* _Work order_
Reproduce, without alteration, every line of the data; exclude the images.

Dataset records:
****************************************

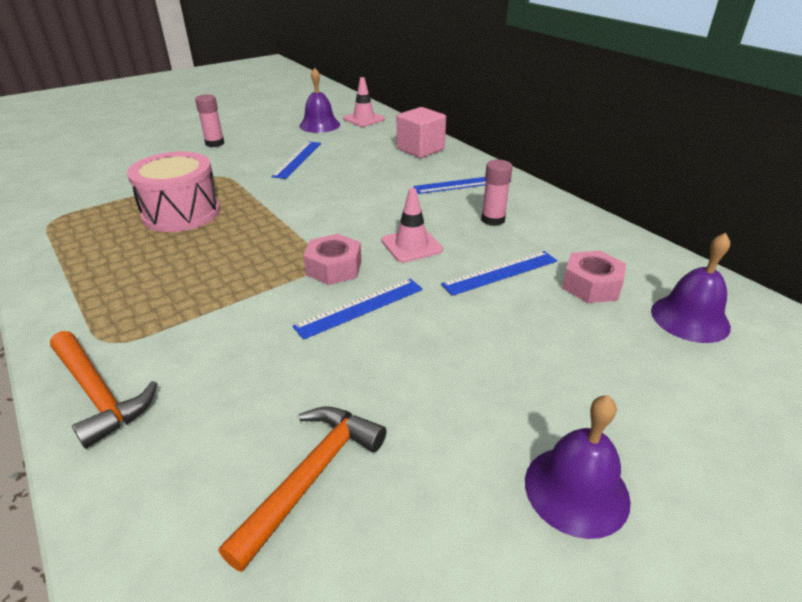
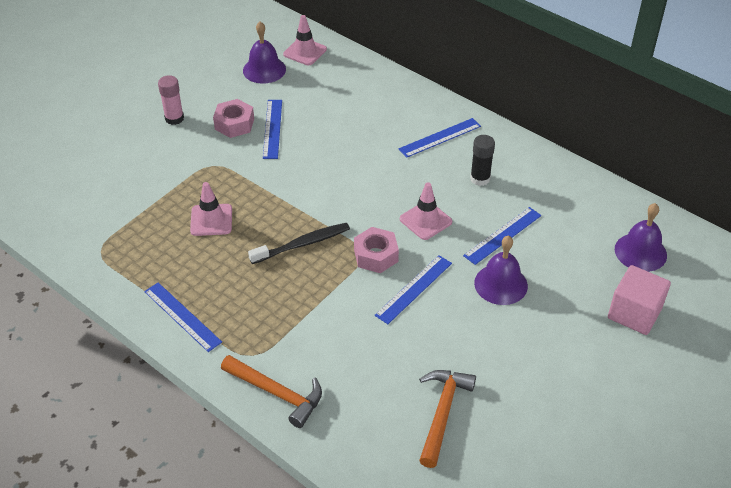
camera: 15 degrees left, 10 degrees up
(70, 288) = (182, 316): none -> blue ruler
(181, 213) = (211, 220): pink drum -> pink traffic cone
(258, 245) = (302, 244): none -> black toothbrush
(420, 149) = (383, 93): pink cube -> pink cube (634, 313)
(493, 220) = (480, 179): pink glue stick -> black glue stick
(576, 490) = (589, 387): purple bell -> purple bell (501, 284)
(591, 285) = (570, 235): pink nut -> pink nut (234, 124)

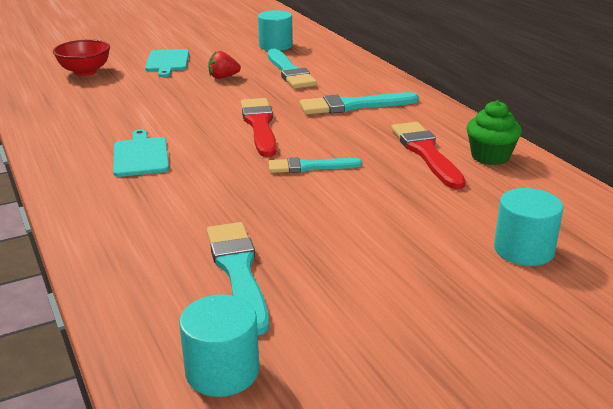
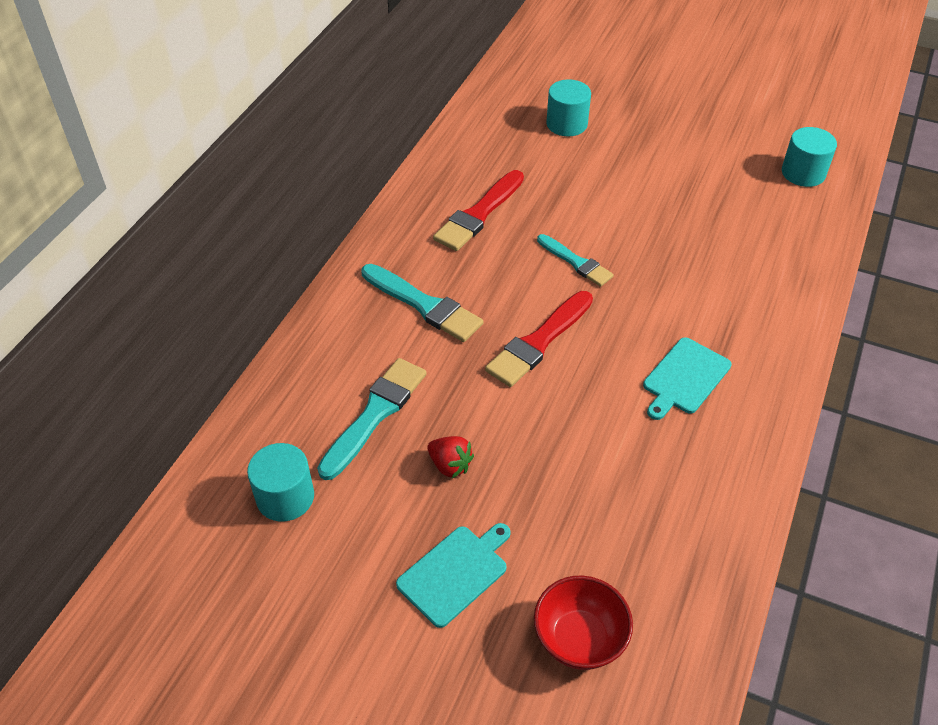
camera: 130 degrees left, 20 degrees up
(238, 271) = (735, 216): turquoise brush -> none
(490, 157) = (448, 180): green cupcake -> none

****************************************

* _Final answer_
camera: 15 degrees left, 10 degrees up
(70, 288) = (182, 316): none -> blue ruler
(181, 213) = (211, 220): pink drum -> pink traffic cone
(258, 245) = (302, 244): none -> black toothbrush
(420, 149) = (383, 93): pink cube -> pink cube (634, 313)
(493, 220) = (480, 179): pink glue stick -> black glue stick
(576, 490) = (589, 387): purple bell -> purple bell (501, 284)
(591, 285) = (570, 235): pink nut -> pink nut (234, 124)

camera: 130 degrees left, 20 degrees up
(238, 271) = (735, 216): turquoise brush -> none
(490, 157) = (448, 180): green cupcake -> none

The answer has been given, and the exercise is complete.